= WRITTEN TASK =
Please scale the entries from the line that has "cockatoo [381, 483]" through the end of the entries, both ends included, and give every line again with the requests left unchanged. In the answers, multiply each coordinate by 2 and round it to a whole number, with halves rounded up.
--- start ---
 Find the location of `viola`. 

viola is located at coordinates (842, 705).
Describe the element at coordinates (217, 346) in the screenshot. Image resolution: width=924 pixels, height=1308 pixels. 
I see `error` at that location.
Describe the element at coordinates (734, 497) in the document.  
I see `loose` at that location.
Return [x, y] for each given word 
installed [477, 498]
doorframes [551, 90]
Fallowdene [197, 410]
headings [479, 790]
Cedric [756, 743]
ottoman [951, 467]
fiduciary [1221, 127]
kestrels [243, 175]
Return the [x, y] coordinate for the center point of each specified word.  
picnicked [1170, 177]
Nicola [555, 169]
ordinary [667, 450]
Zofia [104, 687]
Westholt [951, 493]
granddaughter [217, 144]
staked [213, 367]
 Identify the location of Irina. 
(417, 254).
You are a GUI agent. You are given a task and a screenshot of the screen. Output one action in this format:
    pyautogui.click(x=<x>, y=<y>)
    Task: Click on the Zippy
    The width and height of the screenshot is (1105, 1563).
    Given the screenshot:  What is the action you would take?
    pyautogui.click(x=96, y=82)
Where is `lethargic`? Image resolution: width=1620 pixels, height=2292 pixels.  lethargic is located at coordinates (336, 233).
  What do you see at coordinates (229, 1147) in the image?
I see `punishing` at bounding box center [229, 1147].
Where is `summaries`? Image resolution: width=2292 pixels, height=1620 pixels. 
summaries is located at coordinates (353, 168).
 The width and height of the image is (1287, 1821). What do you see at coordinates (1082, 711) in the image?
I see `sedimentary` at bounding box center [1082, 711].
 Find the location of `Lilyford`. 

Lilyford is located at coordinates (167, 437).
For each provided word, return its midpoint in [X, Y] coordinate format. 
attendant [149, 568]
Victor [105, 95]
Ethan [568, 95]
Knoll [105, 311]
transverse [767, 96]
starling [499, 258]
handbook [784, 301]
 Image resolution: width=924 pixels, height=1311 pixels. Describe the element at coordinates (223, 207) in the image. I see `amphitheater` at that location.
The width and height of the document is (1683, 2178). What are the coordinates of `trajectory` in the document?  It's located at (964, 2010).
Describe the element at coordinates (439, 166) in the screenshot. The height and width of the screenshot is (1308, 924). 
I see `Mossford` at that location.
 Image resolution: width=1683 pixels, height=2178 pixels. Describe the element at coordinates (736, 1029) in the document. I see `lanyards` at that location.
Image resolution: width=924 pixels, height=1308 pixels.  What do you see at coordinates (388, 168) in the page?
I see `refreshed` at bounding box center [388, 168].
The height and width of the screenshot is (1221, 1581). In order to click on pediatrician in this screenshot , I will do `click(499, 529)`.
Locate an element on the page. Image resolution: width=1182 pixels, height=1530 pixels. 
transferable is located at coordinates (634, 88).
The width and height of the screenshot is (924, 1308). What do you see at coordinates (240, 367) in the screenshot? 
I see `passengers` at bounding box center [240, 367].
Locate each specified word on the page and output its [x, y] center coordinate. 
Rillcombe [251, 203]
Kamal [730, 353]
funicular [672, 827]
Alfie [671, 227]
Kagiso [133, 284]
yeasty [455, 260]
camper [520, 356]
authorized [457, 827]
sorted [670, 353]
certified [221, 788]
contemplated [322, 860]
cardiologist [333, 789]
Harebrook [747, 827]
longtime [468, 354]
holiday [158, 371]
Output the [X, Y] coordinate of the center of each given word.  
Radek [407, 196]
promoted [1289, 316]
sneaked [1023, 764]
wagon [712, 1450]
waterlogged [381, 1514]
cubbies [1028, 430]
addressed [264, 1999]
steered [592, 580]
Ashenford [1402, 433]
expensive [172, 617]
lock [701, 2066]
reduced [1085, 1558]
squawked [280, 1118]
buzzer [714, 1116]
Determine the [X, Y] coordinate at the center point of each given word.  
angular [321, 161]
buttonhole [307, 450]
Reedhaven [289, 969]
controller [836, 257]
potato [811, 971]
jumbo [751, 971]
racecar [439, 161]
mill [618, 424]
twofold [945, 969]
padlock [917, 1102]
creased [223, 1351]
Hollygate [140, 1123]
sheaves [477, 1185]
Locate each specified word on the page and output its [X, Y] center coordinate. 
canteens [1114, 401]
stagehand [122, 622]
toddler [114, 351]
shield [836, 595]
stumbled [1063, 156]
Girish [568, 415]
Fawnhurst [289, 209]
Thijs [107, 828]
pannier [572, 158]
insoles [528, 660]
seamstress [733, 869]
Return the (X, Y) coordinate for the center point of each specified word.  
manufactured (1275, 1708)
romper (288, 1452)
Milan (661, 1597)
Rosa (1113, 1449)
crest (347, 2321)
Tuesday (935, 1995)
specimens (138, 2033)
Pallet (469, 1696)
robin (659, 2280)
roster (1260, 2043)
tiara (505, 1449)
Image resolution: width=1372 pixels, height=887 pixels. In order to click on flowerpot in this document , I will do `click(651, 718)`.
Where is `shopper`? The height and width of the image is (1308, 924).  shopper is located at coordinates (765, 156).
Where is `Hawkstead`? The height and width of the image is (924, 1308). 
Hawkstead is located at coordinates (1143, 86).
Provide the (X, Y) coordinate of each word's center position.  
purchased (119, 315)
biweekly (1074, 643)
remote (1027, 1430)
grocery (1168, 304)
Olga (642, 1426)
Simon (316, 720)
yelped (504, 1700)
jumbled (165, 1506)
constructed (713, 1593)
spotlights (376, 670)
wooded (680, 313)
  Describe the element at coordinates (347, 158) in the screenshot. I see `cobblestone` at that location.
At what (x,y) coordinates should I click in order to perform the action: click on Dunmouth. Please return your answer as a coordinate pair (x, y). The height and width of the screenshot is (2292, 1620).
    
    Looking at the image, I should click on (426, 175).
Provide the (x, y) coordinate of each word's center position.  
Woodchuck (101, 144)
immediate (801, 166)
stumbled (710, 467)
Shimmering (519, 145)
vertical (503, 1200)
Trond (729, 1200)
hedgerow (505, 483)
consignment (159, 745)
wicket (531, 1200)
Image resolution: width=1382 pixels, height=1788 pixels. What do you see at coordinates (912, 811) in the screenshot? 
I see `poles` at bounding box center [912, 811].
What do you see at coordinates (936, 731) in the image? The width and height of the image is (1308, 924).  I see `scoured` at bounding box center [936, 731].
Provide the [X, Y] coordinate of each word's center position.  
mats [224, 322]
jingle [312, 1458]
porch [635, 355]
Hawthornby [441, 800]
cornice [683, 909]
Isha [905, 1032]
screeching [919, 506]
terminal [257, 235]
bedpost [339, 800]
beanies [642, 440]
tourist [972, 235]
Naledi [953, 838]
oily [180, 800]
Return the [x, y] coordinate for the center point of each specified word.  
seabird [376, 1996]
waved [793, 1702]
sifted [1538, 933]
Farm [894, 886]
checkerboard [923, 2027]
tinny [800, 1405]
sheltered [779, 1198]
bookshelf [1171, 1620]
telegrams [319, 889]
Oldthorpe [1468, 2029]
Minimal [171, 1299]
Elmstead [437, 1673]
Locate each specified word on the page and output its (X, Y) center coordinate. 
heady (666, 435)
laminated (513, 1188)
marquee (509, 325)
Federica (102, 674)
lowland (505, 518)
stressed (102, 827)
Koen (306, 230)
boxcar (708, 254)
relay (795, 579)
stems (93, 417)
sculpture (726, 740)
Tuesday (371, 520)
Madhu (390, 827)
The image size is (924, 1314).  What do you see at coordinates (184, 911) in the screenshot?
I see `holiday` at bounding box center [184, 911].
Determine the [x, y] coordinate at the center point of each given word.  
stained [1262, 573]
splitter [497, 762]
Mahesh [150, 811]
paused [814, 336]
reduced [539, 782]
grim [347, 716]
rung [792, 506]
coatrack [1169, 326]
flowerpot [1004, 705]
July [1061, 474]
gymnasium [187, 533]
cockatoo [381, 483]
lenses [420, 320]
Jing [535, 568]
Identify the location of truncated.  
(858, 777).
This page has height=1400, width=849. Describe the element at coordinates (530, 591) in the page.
--- end ---
= RESULT OF THIS TASK =
cockatoo [762, 966]
lenses [840, 640]
Jing [1070, 1136]
Identify the location of truncated.  
(1716, 1554).
This page has height=1400, width=849. Describe the element at coordinates (530, 591) in the page.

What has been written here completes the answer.